> **Requirement**
Repeat the records word for word.

> **Supplied material**
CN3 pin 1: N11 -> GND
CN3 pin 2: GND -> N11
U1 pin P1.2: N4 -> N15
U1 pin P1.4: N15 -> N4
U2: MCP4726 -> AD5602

> **Solved exercise**
CN3 pin 1: N11 -> GND
CN3 pin 2: GND -> N11
U1 pin P1.2: N4 -> N15
U1 pin P1.4: N15 -> N4
U2: MCP4726 -> AD5602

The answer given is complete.